■ DATASET ■
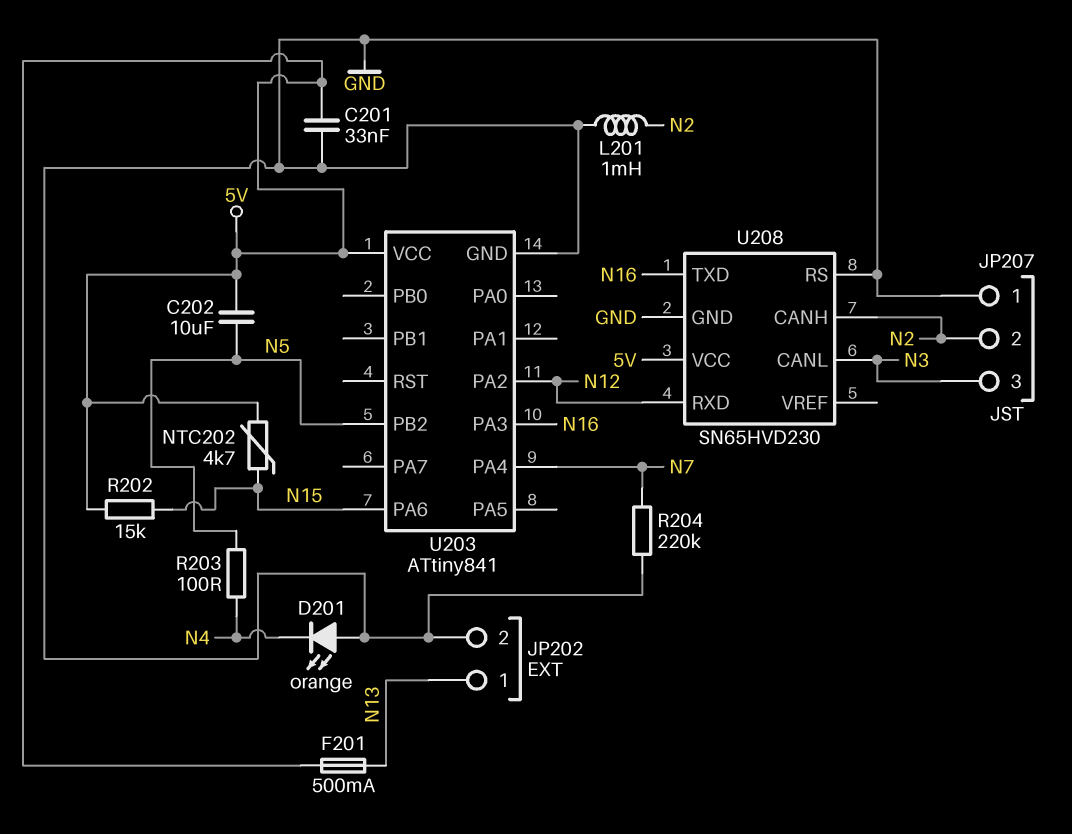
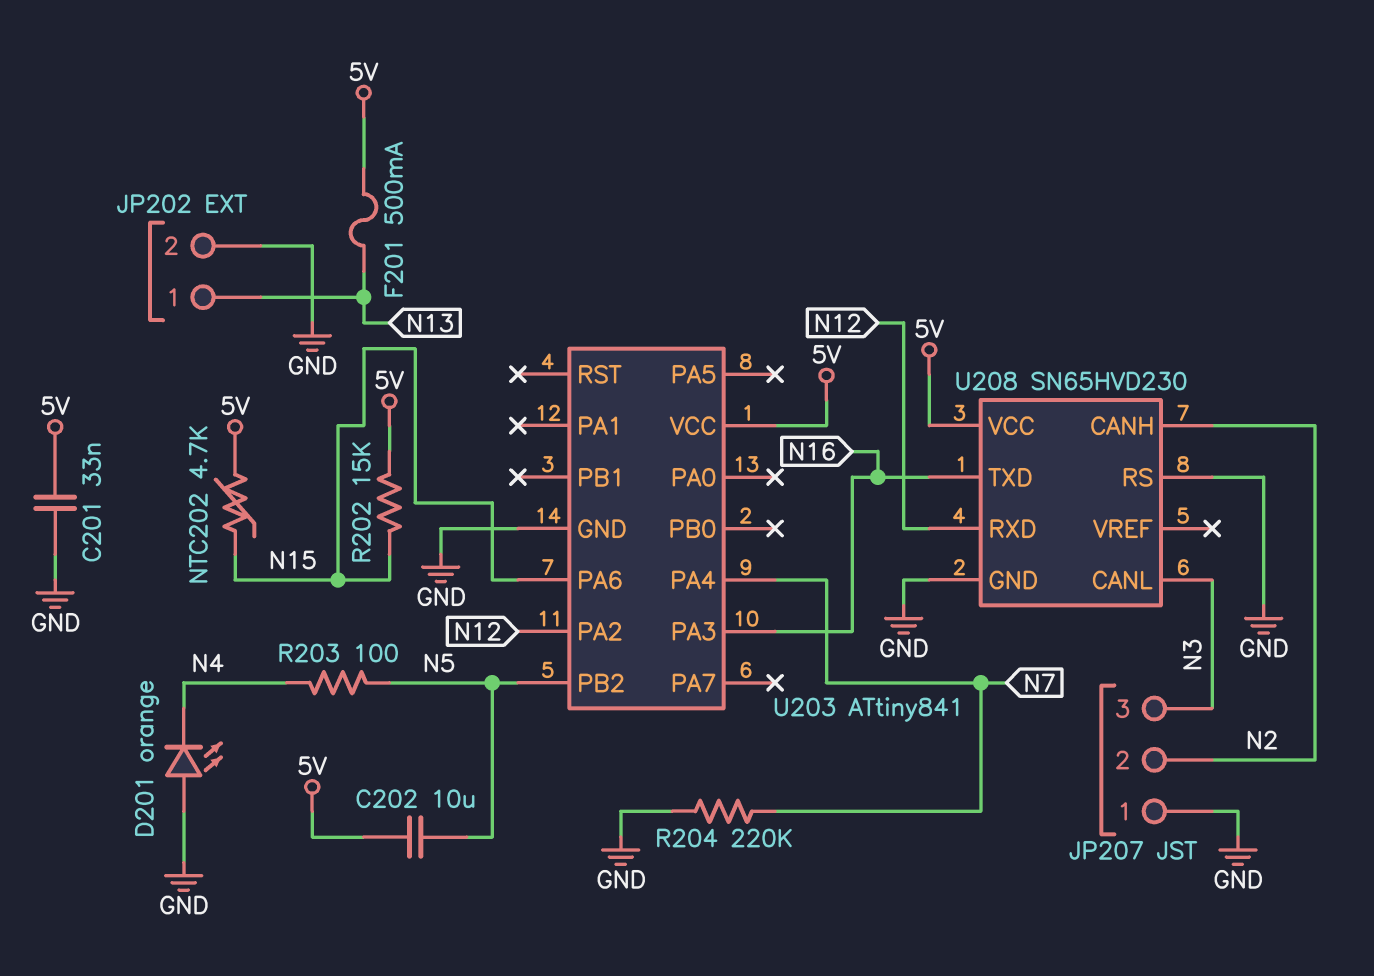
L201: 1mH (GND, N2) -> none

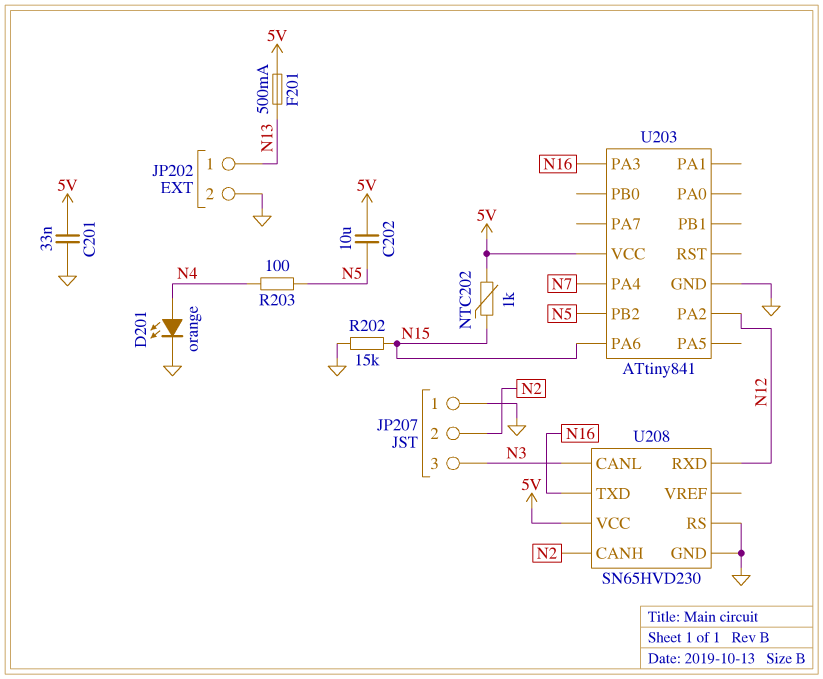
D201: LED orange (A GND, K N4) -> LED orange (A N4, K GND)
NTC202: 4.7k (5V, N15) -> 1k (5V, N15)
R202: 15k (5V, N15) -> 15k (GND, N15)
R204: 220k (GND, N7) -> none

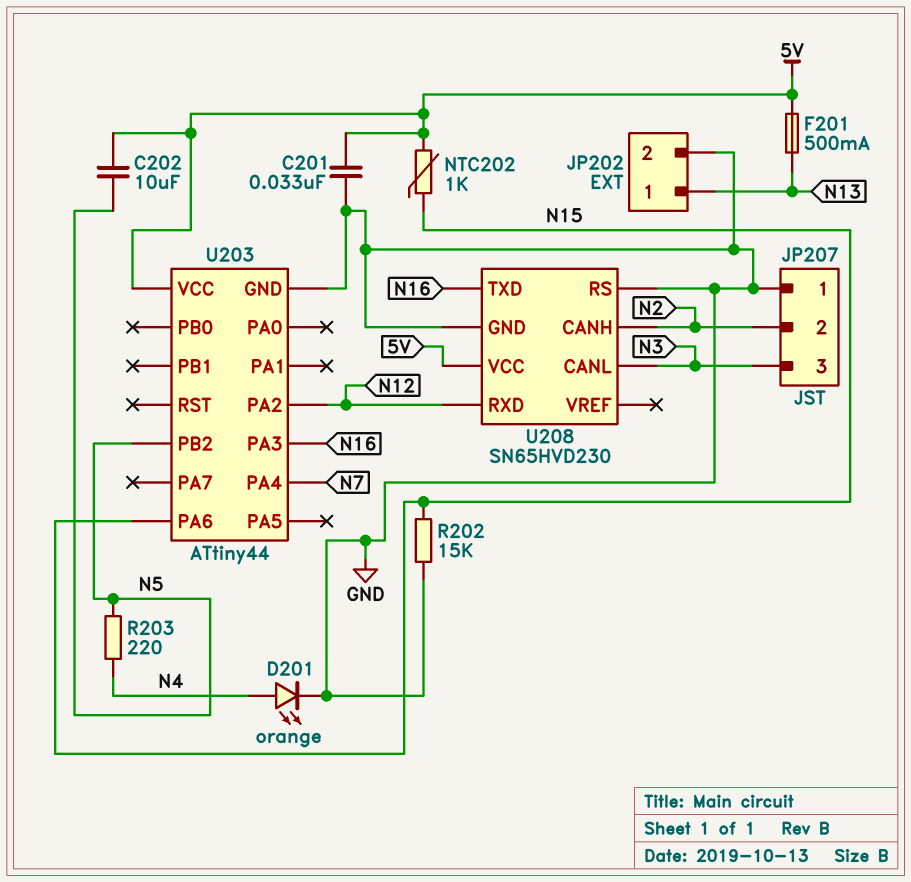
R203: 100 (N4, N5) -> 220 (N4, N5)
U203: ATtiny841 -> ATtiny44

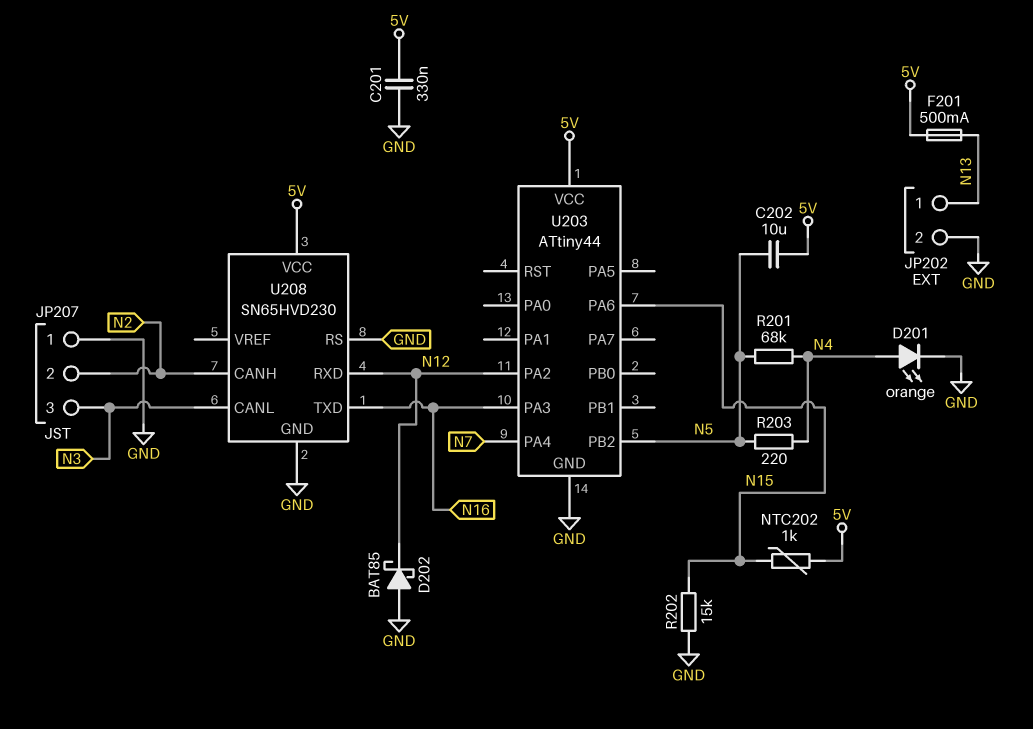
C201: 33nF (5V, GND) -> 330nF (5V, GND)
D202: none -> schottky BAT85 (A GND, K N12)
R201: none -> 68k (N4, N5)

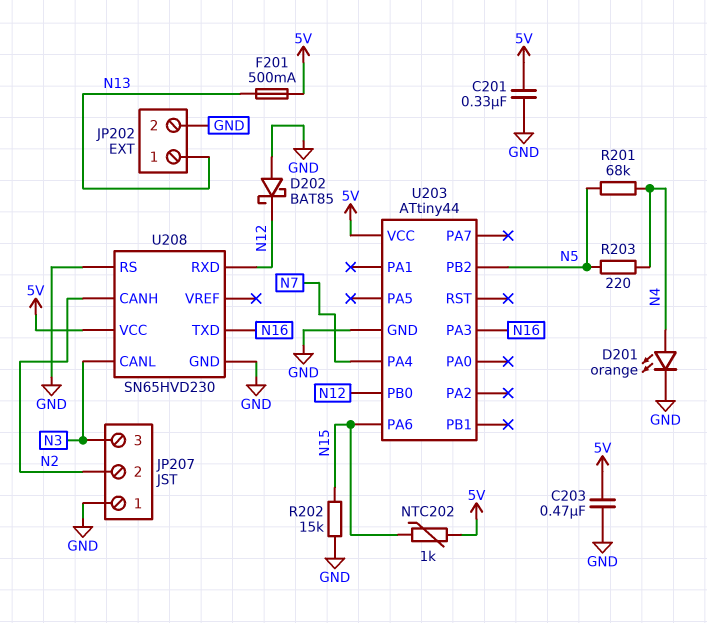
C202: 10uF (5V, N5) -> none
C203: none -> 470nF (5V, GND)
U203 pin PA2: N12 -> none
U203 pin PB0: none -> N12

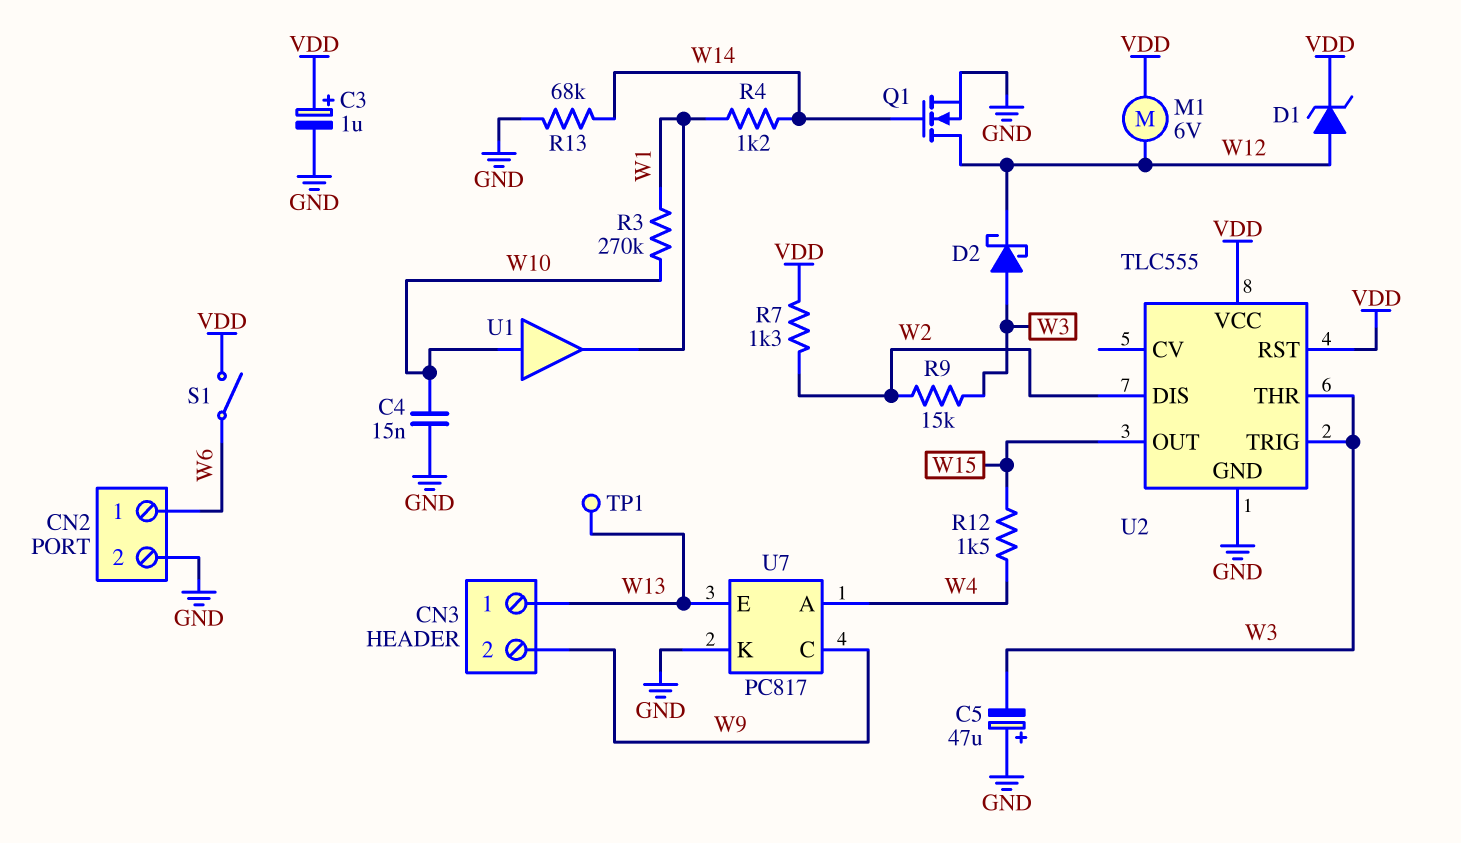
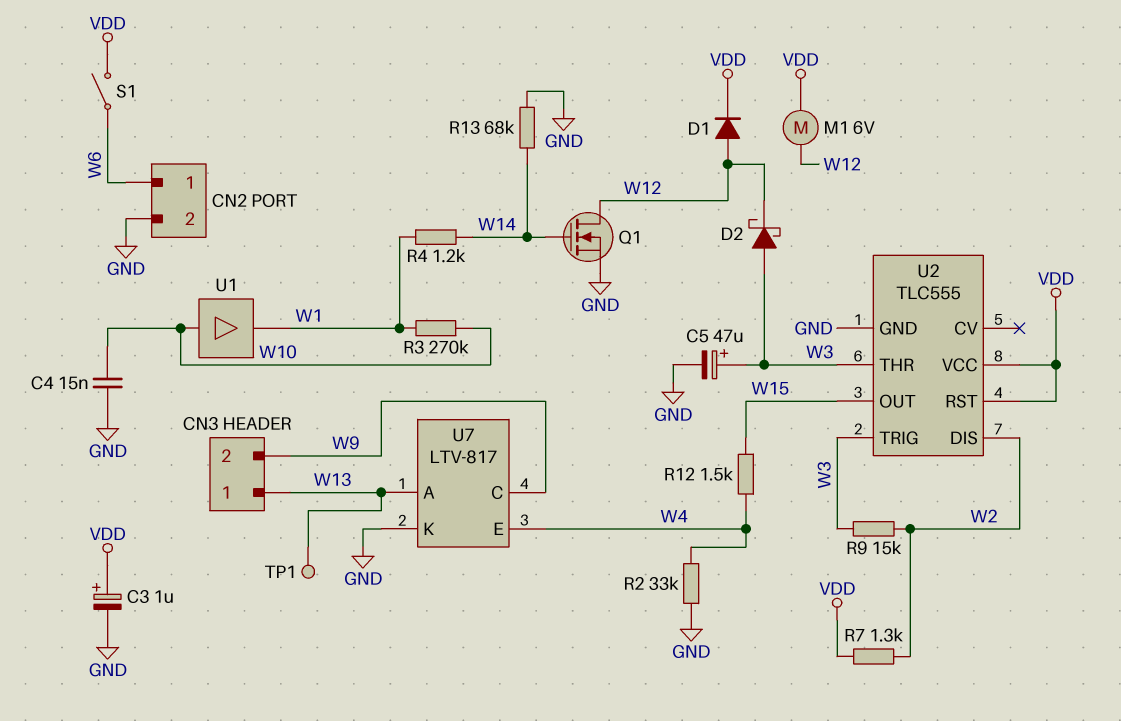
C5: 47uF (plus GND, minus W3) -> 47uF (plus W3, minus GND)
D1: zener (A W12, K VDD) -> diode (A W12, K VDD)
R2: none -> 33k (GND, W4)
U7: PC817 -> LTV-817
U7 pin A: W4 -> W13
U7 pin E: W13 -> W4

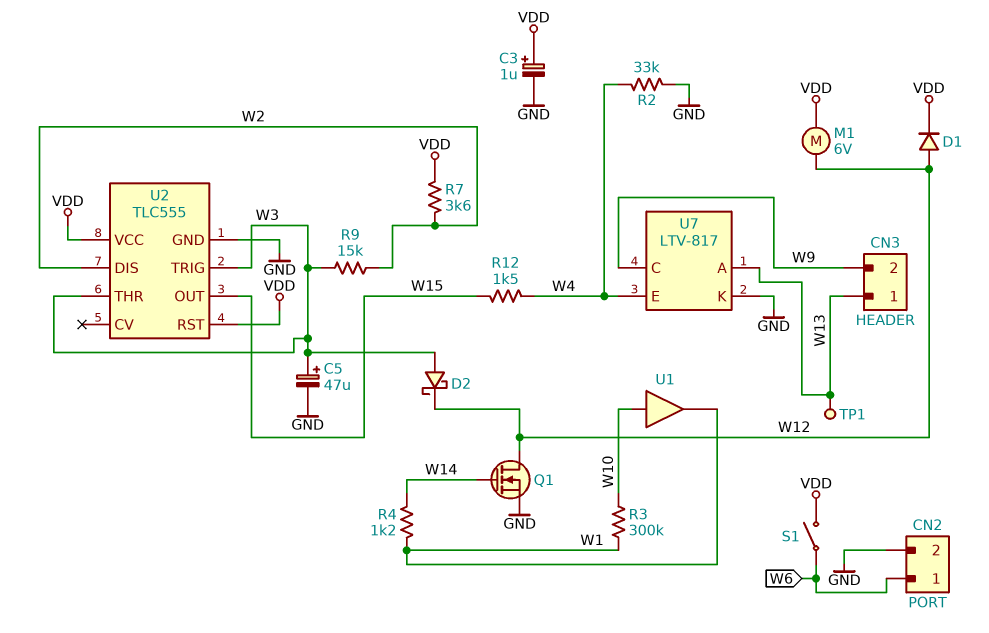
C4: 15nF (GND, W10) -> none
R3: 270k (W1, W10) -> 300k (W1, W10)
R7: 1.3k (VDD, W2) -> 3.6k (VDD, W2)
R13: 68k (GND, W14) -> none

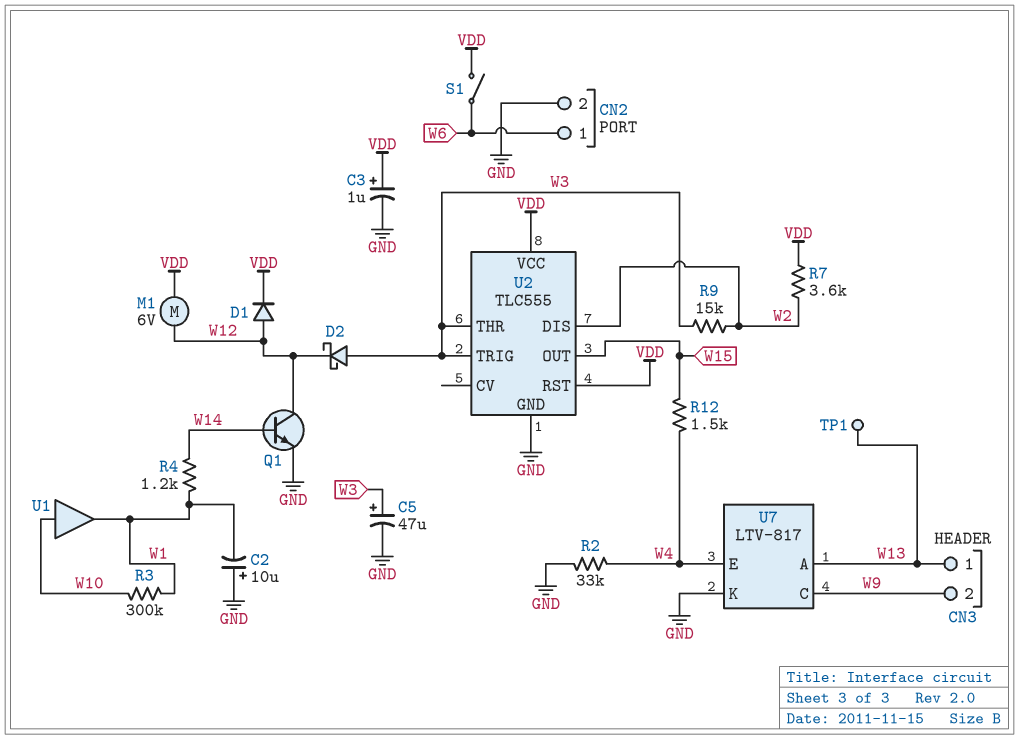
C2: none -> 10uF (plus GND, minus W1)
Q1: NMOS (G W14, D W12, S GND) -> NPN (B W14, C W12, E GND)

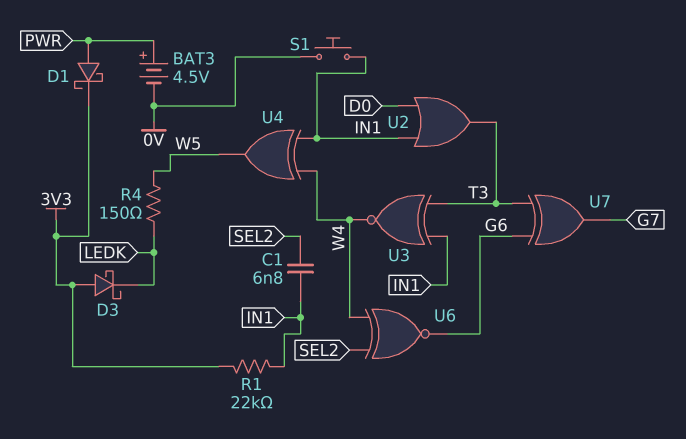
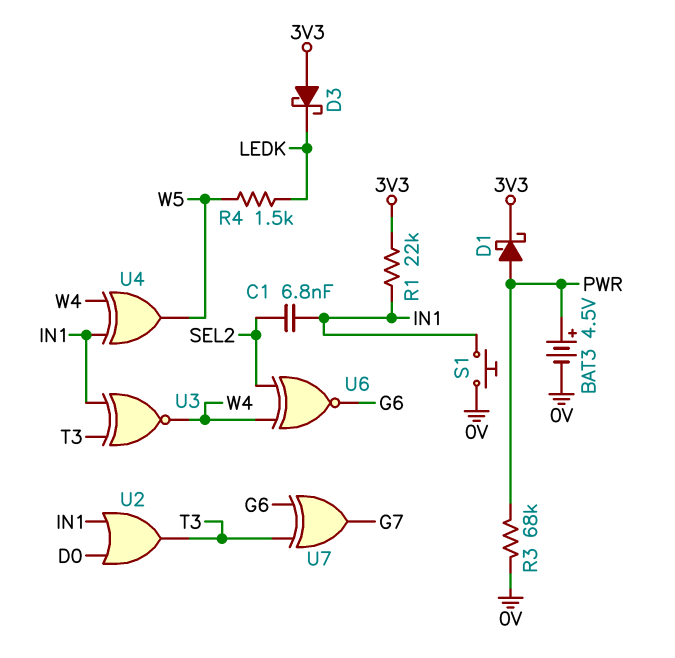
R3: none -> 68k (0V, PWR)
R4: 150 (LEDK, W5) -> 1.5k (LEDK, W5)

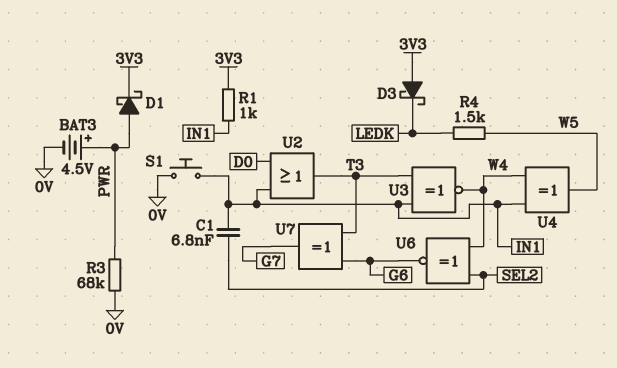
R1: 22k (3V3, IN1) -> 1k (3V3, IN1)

■ PROBLEM ■
From the records above, copy exactly the stretch from the line holding "C203: none -> 470nF (5V, GND)" through the line holding "C4: 15nF (GND, W10) -> none", both ends included, without the pictures.

■ TASK OUTPUT ■
C203: none -> 470nF (5V, GND)
U203 pin PA2: N12 -> none
U203 pin PB0: none -> N12

C5: 47uF (plus GND, minus W3) -> 47uF (plus W3, minus GND)
D1: zener (A W12, K VDD) -> diode (A W12, K VDD)
R2: none -> 33k (GND, W4)
U7: PC817 -> LTV-817
U7 pin A: W4 -> W13
U7 pin E: W13 -> W4

C4: 15nF (GND, W10) -> none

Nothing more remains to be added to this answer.